• [Exercise brief]: Write out the data word for word and omit every picture.

• [Exercise data]:

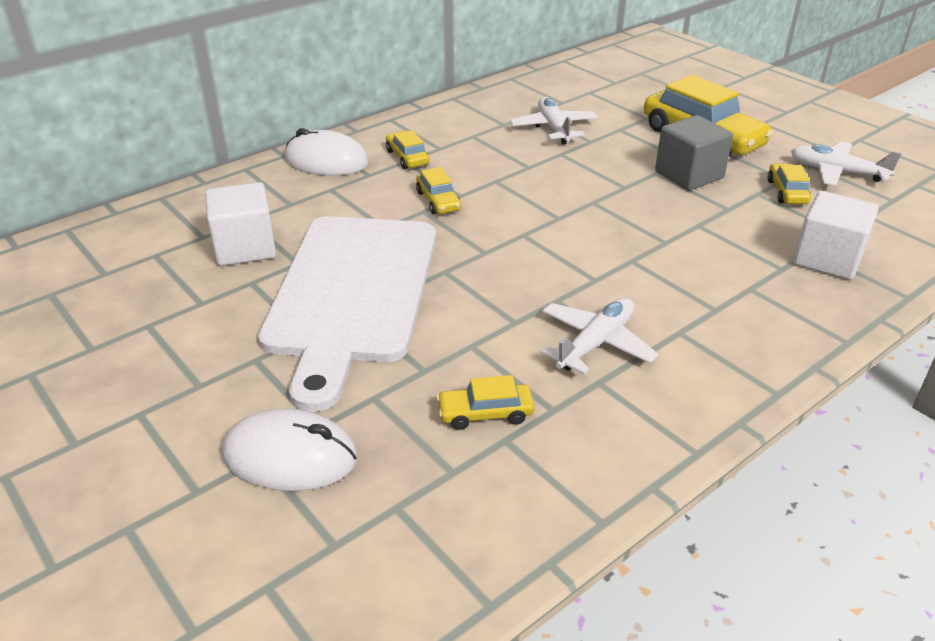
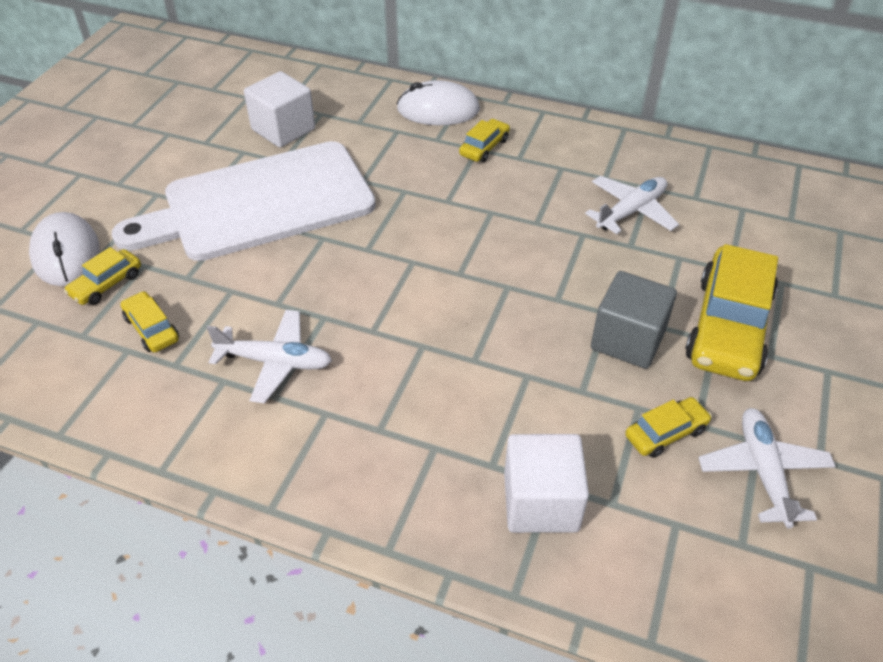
camera: 60 degrees right, 10 degrees up
white mouse [284,128,369,176] -> white mouse turned 75 degrees counterclockwise [397,80,480,125]
yellow car [416,167,461,214] -> yellow car moved to [64,247,141,305]

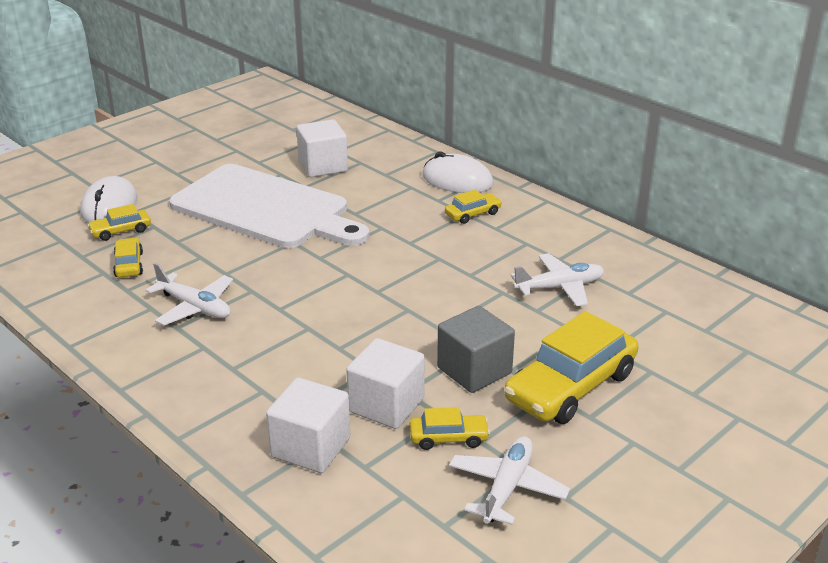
camera: 25 degrees right, 15 degrees down
white cutting board [112,141,376,261] -> white cutting board turned 150 degrees counterclockwise [169,164,369,248]
none -> white cube [346,338,425,429]

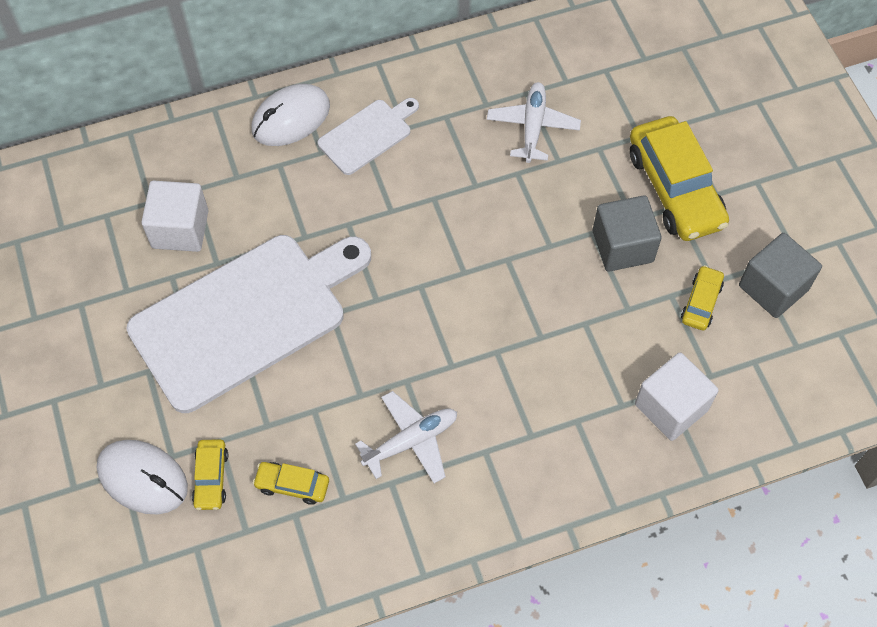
camera: 65 degrees left, 30 degrees up
white cube [346,338,425,429] -> none
yellow car [445,190,502,224] -> white cutting board [317,98,419,175]
white plane [449,436,570,525] -> grey cube [739,233,822,318]

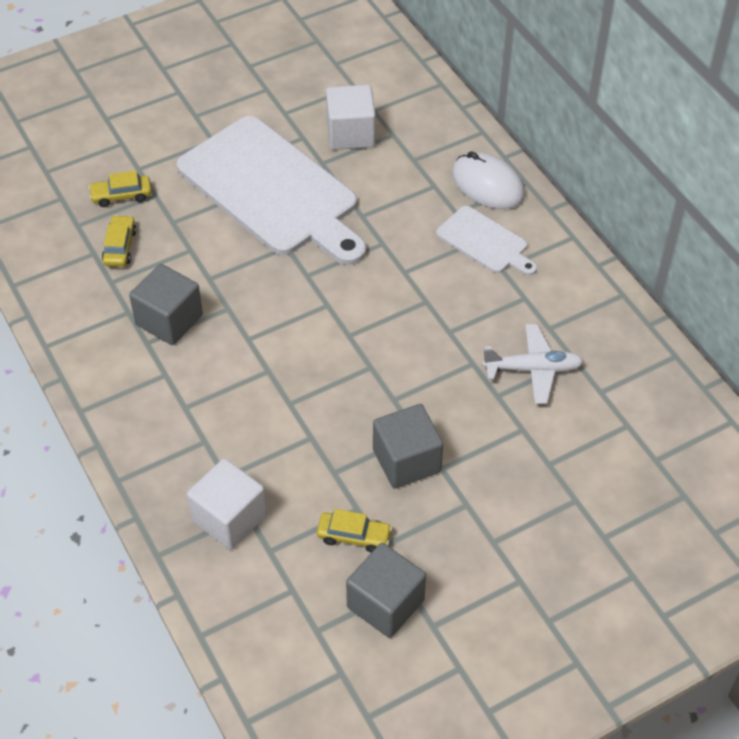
camera: 80 degrees right, 10 degrees down
white mouse [97,440,188,514] -> none
white plane [355,391,457,483] -> grey cube [129,264,203,345]
yellow car [630,116,729,241] -> none

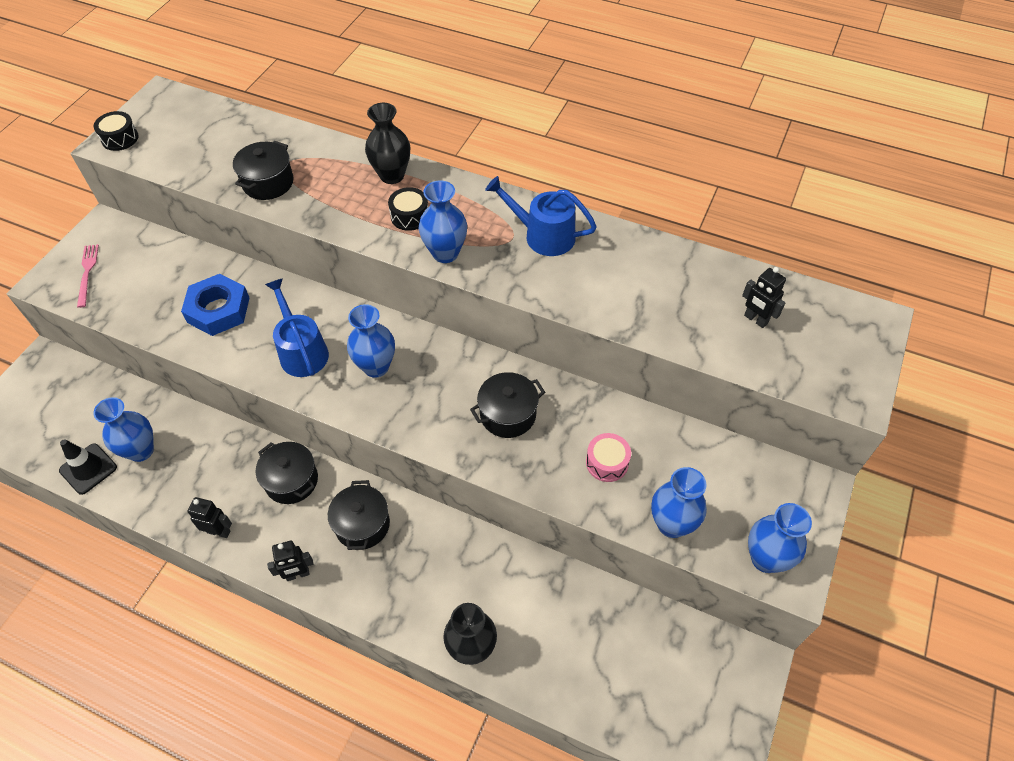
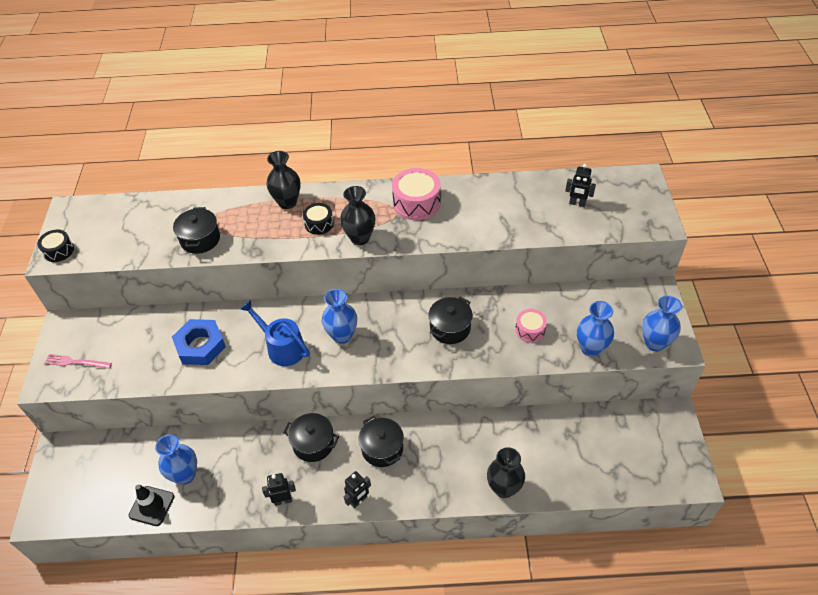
camera: 25 degrees left, 5 degrees down
pink fork [77,244,99,308] -> pink fork turned 45 degrees counterclockwise [45,354,112,369]
blue vase [419,180,467,263] -> black vase [340,186,375,245]
blue watering can [485,176,597,256] -> pink drum [392,168,441,220]

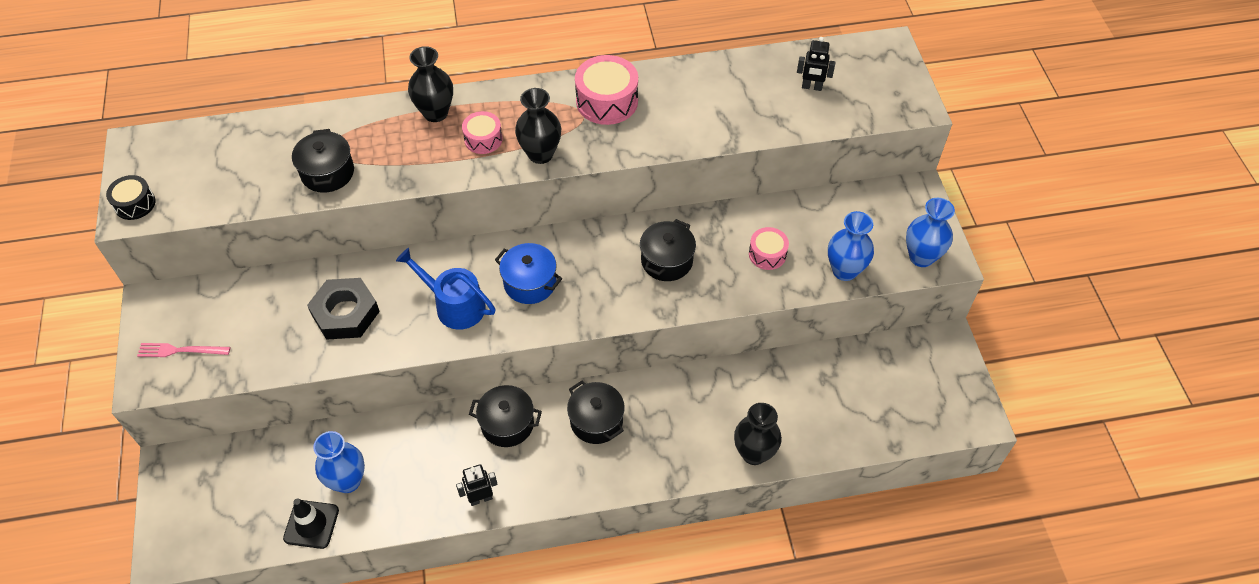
camera: 10 degrees left, 5 degrees up
blue nut [172,319,226,365] -> black nut [307,278,380,340]
black drum [303,203,334,235] -> pink drum [462,111,503,154]
blue vase [322,289,357,344] -> blue pot [495,243,562,304]
black robot [344,471,371,508] -> none

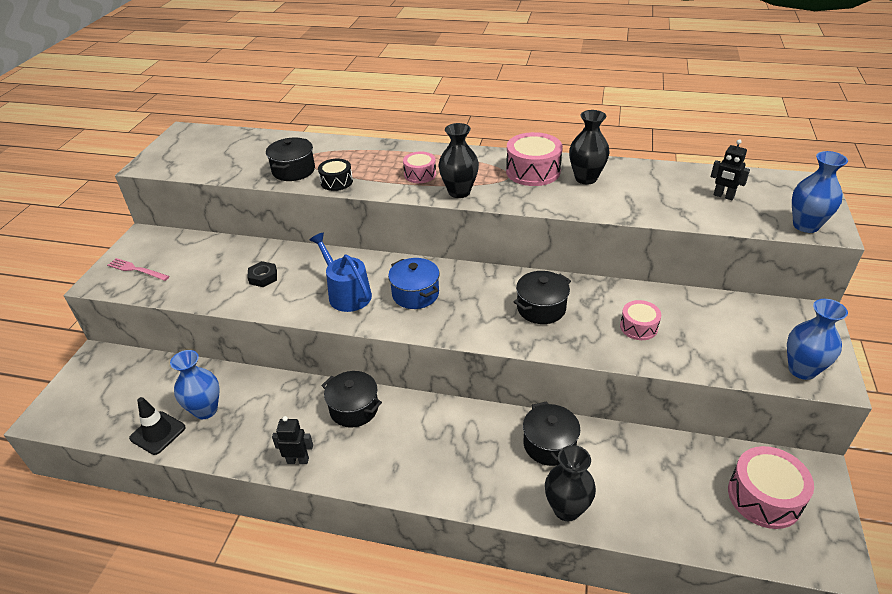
camera: 25 degrees right, 15 degrees down
black drum [106,175,156,220] -> black drum moved to [318,159,353,191]
black nut [307,278,380,340] -> black nut [247,261,277,287], size x0.55
black vase [408,46,453,122] -> black vase moved to [569,110,610,184]
black pot [567,381,625,444] -> black pot moved to [523,401,580,466]
blue vase [828,211,874,281] -> blue vase moved to [792,151,848,233]
none -> pink drum [728,446,814,529]

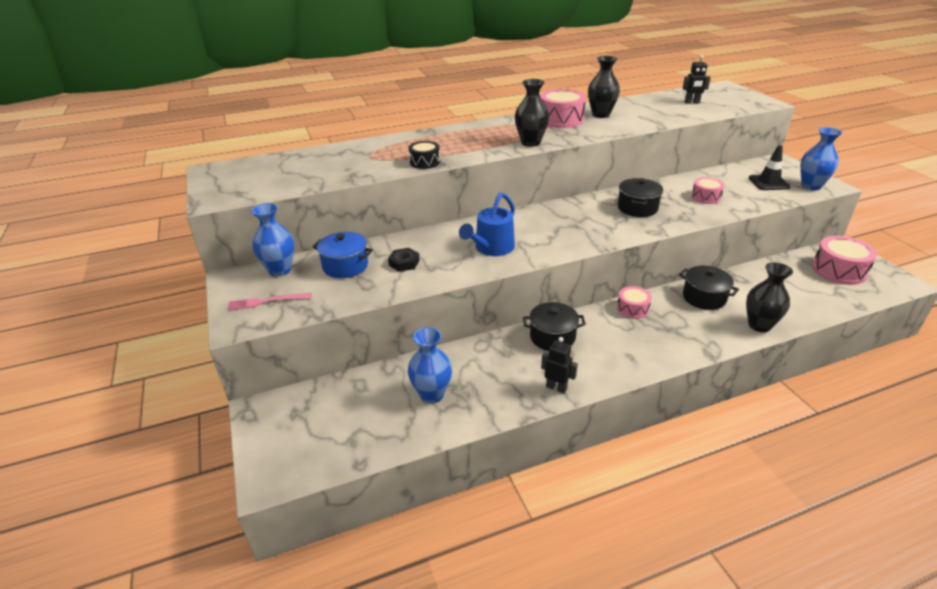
camera: 35 degrees left, 5 degrees down
black traffic cone [129,397,186,455] -> black traffic cone moved to [749,145,790,190]
black pot [266,138,315,181] -> none
black robot [272,416,313,464] -> black robot turned 60 degrees clockwise [541,337,578,393]
blue watering can [310,233,372,312] -> blue watering can turned 75 degrees counterclockwise [459,192,515,256]
blue pot [388,258,440,309] -> blue pot moved to [312,232,373,278]
pink drum [403,151,436,183] -> pink drum moved to [617,286,652,319]
blue vase [792,151,848,233] -> blue vase moved to [251,203,294,277]

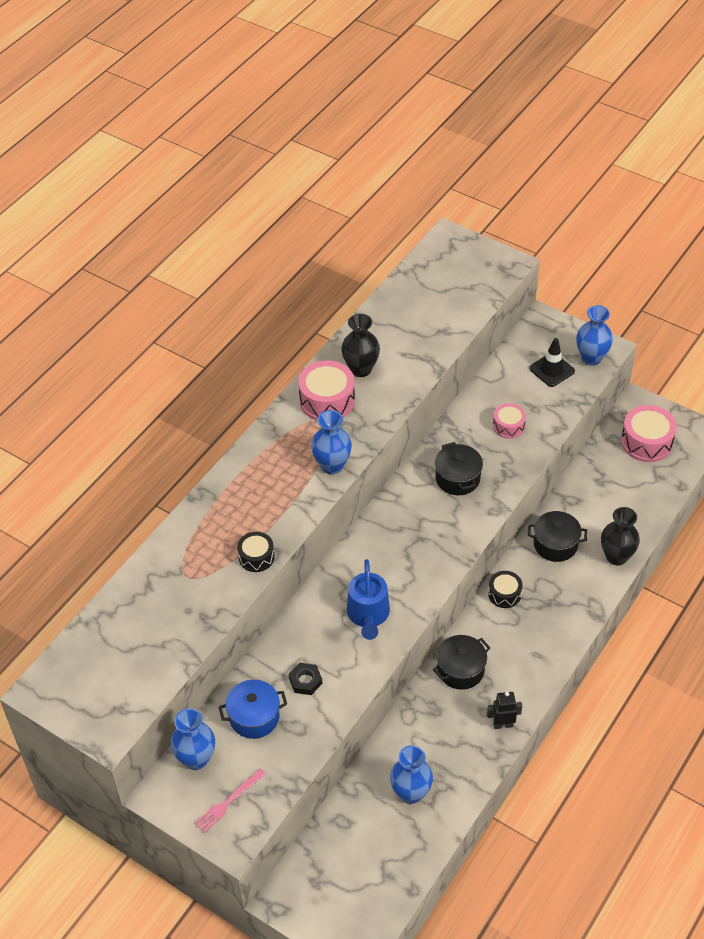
camera: 35 degrees left, 15 degrees up
black vase [515,79,549,147] -> blue vase [311,410,352,474]
pink drum [617,286,652,319] -> black drum [488,571,523,608]
black robot [683,55,711,104] -> none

• [Task response]:
camera: 60 degrees right, 10 degrees up
white mouse [284,128,369,176] -> white mouse turned 75 degrees counterclockwise [397,80,480,125]
yellow car [416,167,461,214] -> yellow car moved to [64,247,141,305]

camera: 25 degrees right, 15 degrees down
white cutting board [112,141,376,261] -> white cutting board turned 150 degrees counterclockwise [169,164,369,248]
none -> white cube [346,338,425,429]

camera: 65 degrees left, 30 degrees up
white cube [346,338,425,429] -> none
yellow car [445,190,502,224] -> white cutting board [317,98,419,175]
white plane [449,436,570,525] -> grey cube [739,233,822,318]

camera: 80 degrees right, 10 degrees down
white mouse [97,440,188,514] -> none
white plane [355,391,457,483] -> grey cube [129,264,203,345]
yellow car [630,116,729,241] -> none

camera: 25 degrees left, 5 degrees down
pink fork [77,244,99,308] -> pink fork turned 45 degrees counterclockwise [45,354,112,369]
blue vase [419,180,467,263] -> black vase [340,186,375,245]
blue watering can [485,176,597,256] -> pink drum [392,168,441,220]

camera: 10 degrees left, 5 degrees up
blue nut [172,319,226,365] -> black nut [307,278,380,340]
black drum [303,203,334,235] -> pink drum [462,111,503,154]
blue vase [322,289,357,344] -> blue pot [495,243,562,304]
black robot [344,471,371,508] -> none

camera: 25 degrees right, 15 degrees down
black drum [106,175,156,220] -> black drum moved to [318,159,353,191]
black nut [307,278,380,340] -> black nut [247,261,277,287], size x0.55
black vase [408,46,453,122] -> black vase moved to [569,110,610,184]
black pot [567,381,625,444] -> black pot moved to [523,401,580,466]
blue vase [828,211,874,281] -> blue vase moved to [792,151,848,233]
none -> pink drum [728,446,814,529]

camera: 35 degrees left, 5 degrees down
black traffic cone [129,397,186,455] -> black traffic cone moved to [749,145,790,190]
black pot [266,138,315,181] -> none
black robot [272,416,313,464] -> black robot turned 60 degrees clockwise [541,337,578,393]
blue watering can [310,233,372,312] -> blue watering can turned 75 degrees counterclockwise [459,192,515,256]
blue pot [388,258,440,309] -> blue pot moved to [312,232,373,278]
pink drum [403,151,436,183] -> pink drum moved to [617,286,652,319]
blue vase [792,151,848,233] -> blue vase moved to [251,203,294,277]

camera: 35 degrees left, 15 degrees up
black vase [515,79,549,147] -> blue vase [311,410,352,474]
pink drum [617,286,652,319] -> black drum [488,571,523,608]
black robot [683,55,711,104] -> none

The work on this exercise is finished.